**Your task:**
Give back exactly the lines from the start of the listing to the line containing "camera: 40 degrees left, 10 degrees down", inclusive, and nothing beyond them.

**Data to examine:**
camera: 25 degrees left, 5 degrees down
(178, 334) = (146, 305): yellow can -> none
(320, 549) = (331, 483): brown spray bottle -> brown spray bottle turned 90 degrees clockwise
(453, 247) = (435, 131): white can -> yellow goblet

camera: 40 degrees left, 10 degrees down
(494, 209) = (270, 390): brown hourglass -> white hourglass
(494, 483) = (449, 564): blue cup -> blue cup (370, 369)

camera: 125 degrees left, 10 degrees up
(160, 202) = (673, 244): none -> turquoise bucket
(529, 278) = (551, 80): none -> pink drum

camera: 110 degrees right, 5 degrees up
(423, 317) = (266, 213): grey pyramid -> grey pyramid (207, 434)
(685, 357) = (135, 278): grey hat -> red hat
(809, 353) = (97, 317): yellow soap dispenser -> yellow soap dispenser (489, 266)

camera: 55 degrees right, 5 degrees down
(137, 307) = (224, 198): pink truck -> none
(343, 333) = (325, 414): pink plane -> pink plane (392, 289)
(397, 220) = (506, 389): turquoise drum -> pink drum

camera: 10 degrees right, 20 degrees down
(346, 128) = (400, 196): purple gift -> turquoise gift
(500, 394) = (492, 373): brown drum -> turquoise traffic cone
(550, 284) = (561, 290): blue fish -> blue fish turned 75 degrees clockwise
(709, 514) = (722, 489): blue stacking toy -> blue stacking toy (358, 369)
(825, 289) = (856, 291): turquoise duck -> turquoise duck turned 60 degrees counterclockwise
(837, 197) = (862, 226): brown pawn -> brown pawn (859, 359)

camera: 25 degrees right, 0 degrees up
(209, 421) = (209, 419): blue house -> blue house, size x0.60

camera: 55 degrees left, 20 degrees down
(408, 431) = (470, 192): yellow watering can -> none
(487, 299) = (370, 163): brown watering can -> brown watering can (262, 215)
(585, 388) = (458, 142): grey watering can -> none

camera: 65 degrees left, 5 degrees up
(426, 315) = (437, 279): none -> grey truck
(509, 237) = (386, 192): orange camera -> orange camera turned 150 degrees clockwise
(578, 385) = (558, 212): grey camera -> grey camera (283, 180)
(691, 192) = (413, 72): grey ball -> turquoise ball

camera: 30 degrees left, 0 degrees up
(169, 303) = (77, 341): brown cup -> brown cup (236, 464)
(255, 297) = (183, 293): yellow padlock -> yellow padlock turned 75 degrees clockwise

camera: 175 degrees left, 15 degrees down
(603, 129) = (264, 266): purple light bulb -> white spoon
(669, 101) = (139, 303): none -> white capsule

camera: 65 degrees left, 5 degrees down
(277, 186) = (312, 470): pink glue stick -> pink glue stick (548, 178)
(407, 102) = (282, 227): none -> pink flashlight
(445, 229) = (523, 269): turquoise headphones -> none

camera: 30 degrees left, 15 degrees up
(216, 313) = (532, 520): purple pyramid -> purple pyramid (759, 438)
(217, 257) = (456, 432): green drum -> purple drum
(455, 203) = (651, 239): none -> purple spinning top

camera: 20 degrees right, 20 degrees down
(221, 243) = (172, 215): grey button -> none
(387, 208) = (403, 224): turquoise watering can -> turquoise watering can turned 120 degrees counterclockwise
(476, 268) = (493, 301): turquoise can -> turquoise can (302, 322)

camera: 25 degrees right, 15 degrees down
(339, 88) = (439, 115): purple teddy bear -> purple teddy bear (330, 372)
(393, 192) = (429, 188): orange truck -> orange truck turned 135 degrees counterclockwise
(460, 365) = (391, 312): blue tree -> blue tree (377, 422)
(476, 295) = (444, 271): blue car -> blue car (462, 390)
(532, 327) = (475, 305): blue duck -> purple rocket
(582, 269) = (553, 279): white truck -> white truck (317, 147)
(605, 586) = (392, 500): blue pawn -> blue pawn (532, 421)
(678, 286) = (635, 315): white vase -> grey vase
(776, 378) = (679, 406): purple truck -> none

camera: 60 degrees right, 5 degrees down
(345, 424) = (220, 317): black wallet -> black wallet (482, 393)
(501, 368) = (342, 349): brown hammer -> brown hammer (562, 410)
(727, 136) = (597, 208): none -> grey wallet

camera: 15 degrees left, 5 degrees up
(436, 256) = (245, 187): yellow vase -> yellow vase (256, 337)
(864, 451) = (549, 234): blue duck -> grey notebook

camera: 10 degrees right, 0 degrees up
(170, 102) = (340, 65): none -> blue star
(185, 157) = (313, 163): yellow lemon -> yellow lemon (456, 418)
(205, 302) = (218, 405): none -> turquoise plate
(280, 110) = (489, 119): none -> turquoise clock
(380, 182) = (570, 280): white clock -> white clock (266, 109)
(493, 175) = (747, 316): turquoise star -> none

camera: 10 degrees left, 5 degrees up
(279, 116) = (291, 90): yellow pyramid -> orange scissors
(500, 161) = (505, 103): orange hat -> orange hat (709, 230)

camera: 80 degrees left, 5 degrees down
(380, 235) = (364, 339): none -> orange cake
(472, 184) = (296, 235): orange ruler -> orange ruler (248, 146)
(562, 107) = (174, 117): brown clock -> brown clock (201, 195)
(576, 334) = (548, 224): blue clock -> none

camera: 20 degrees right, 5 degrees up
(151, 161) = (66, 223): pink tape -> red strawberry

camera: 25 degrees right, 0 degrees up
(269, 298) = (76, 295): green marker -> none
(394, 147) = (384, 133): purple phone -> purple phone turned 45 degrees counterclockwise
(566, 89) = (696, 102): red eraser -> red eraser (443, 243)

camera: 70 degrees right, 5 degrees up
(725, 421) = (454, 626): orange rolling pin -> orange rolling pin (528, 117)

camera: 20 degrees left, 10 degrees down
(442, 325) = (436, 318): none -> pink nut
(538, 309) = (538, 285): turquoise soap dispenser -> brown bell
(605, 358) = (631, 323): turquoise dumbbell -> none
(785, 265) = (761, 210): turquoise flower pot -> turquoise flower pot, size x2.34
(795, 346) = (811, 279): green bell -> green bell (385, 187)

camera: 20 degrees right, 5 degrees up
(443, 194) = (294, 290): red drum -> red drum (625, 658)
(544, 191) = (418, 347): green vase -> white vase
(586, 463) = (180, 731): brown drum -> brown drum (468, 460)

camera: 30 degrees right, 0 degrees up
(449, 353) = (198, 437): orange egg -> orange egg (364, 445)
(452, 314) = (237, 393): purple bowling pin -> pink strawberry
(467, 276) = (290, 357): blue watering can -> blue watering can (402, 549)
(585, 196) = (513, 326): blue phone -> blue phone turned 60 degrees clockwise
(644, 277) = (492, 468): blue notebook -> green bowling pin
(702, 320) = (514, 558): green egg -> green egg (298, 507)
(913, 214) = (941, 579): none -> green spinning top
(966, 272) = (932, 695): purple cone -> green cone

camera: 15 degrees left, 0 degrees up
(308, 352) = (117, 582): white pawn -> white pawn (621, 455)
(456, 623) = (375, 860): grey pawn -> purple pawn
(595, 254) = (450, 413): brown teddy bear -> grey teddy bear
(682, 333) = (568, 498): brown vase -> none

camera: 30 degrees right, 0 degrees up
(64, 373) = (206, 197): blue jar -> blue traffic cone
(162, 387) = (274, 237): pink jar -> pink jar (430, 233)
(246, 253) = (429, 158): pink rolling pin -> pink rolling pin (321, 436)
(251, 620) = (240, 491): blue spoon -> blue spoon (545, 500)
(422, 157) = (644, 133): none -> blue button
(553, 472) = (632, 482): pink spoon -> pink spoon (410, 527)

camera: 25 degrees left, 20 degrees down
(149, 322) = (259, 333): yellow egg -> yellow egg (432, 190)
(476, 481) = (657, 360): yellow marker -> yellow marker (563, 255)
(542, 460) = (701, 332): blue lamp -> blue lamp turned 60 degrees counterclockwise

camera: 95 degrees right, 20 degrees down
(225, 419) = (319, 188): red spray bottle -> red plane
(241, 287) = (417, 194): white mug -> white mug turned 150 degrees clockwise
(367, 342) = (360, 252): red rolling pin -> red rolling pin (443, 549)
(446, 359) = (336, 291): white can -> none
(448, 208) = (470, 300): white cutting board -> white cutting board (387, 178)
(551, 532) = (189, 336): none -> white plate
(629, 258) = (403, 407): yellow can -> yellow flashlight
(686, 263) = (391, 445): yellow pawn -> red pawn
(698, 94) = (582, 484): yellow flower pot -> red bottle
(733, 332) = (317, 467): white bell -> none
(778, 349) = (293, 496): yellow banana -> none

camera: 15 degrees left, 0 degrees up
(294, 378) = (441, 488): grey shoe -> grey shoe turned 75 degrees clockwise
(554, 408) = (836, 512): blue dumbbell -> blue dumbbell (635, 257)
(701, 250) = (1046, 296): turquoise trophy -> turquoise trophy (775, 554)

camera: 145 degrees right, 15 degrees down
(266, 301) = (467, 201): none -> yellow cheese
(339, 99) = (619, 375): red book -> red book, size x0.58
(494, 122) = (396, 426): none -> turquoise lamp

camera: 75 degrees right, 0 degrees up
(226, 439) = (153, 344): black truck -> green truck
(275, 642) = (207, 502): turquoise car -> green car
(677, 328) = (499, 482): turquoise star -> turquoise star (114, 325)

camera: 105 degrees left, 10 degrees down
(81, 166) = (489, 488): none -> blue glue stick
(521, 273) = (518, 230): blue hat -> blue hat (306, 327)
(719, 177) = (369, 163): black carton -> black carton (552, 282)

**Exercise result:**
camera: 25 degrees left, 5 degrees down
(178, 334) = (146, 305): yellow can -> none
(320, 549) = (331, 483): brown spray bottle -> brown spray bottle turned 90 degrees clockwise
(453, 247) = (435, 131): white can -> yellow goblet

camera: 40 degrees left, 10 degrees down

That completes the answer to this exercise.